DATA EXTRACTS:
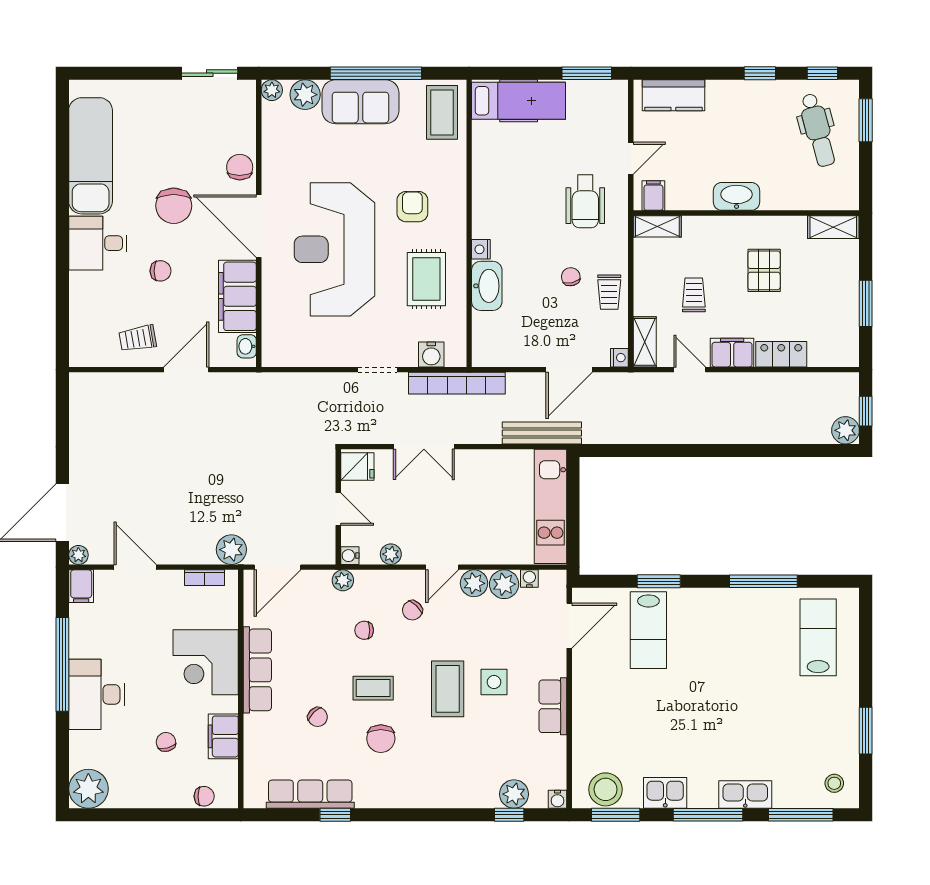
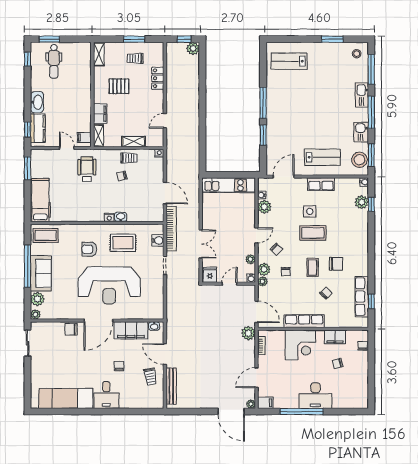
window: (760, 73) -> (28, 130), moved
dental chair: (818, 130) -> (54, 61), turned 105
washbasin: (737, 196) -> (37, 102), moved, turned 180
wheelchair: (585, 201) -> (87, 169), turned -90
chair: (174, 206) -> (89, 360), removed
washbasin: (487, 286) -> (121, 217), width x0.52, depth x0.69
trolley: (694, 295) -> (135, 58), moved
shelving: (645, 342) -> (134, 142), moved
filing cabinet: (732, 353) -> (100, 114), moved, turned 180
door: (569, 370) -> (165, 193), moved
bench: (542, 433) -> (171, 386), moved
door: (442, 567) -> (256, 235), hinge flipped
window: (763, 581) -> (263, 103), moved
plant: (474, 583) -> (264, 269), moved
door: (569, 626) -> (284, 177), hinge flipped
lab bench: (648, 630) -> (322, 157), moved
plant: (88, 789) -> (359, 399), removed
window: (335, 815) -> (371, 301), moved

WHAT THE TASK ASKS: Among the lines above, find those that contain the word "bench" and copy them.

TASK RESPONSE:
bench: (542, 433) -> (171, 386), moved
lab bench: (648, 630) -> (322, 157), moved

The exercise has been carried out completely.